┌─ Given entries

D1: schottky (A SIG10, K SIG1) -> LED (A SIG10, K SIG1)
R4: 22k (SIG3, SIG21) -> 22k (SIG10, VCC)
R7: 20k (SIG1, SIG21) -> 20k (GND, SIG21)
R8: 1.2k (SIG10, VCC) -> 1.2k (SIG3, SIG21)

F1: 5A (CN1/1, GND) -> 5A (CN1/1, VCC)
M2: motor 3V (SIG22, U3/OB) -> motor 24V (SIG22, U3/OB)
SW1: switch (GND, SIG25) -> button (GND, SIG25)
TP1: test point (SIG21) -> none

└─
┌─ Given entries

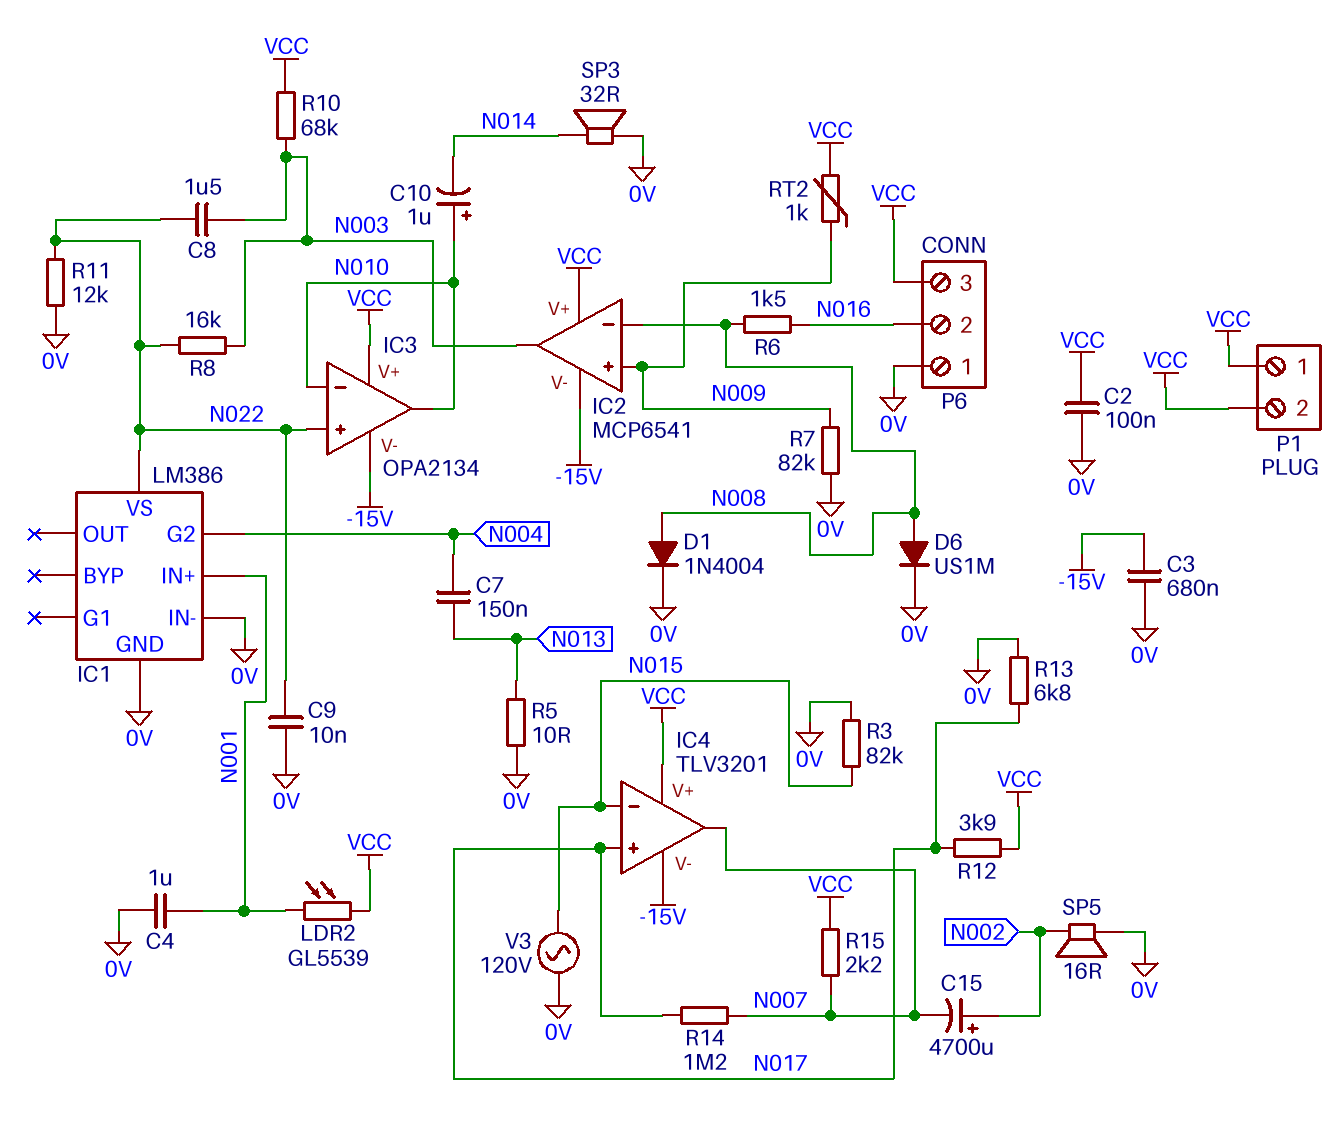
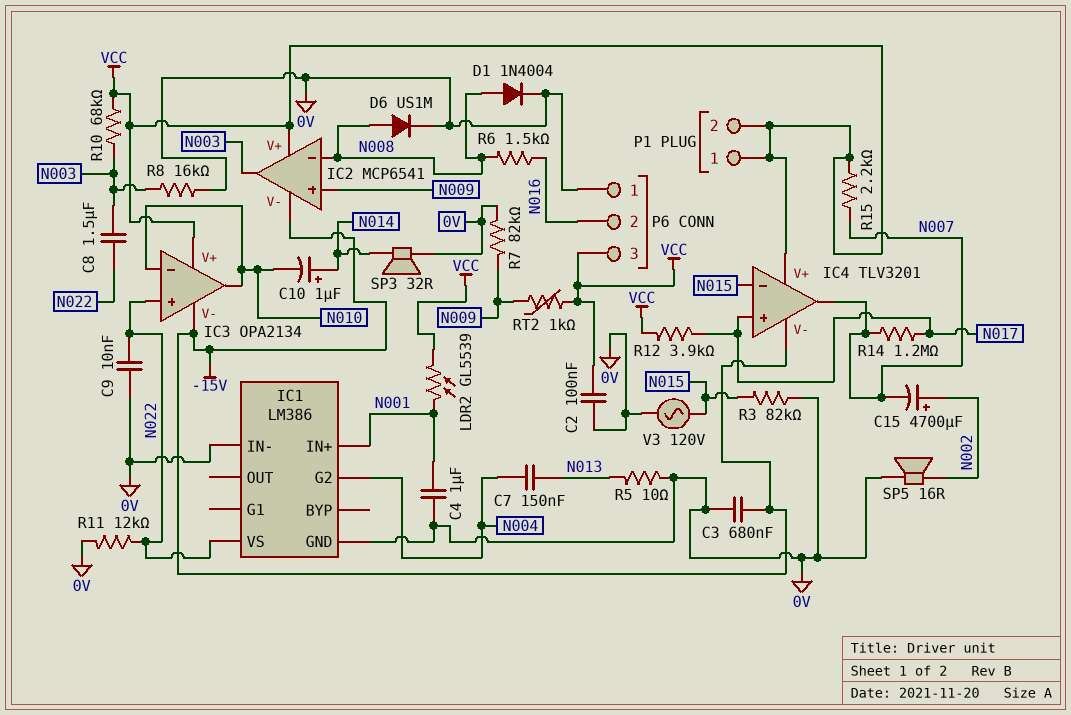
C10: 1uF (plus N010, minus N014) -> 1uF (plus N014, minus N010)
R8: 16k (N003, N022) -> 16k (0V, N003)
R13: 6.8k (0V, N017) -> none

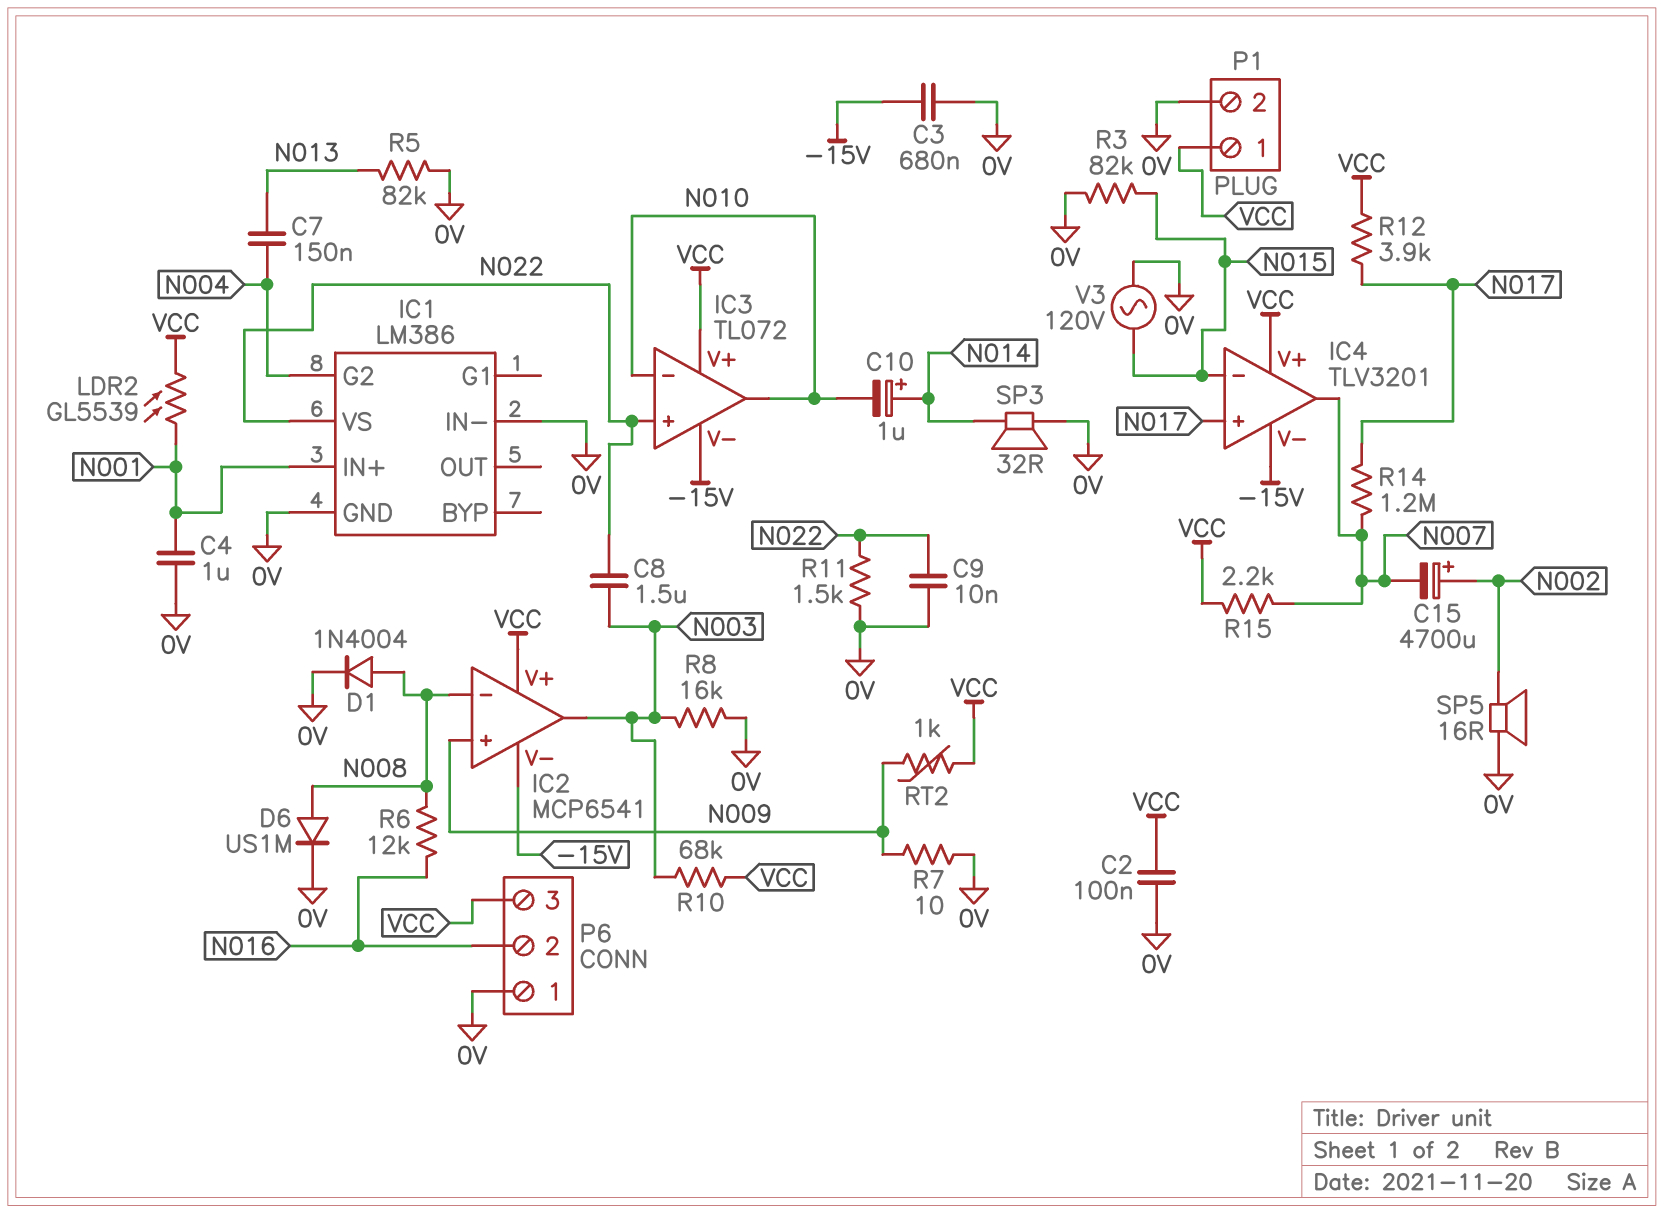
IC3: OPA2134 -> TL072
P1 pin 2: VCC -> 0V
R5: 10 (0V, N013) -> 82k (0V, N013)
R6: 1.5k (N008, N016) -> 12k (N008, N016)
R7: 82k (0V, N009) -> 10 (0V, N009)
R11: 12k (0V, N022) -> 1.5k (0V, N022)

└─

» **Problem requirements**: All lines in the listing above between the line with "D1: schottky (A" and the line with "TP1: test point (SIG21) -> none", inclusive, should be set down exactly, and no line outside that range.

» **Exercise result**:
D1: schottky (A SIG10, K SIG1) -> LED (A SIG10, K SIG1)
R4: 22k (SIG3, SIG21) -> 22k (SIG10, VCC)
R7: 20k (SIG1, SIG21) -> 20k (GND, SIG21)
R8: 1.2k (SIG10, VCC) -> 1.2k (SIG3, SIG21)

F1: 5A (CN1/1, GND) -> 5A (CN1/1, VCC)
M2: motor 3V (SIG22, U3/OB) -> motor 24V (SIG22, U3/OB)
SW1: switch (GND, SIG25) -> button (GND, SIG25)
TP1: test point (SIG21) -> none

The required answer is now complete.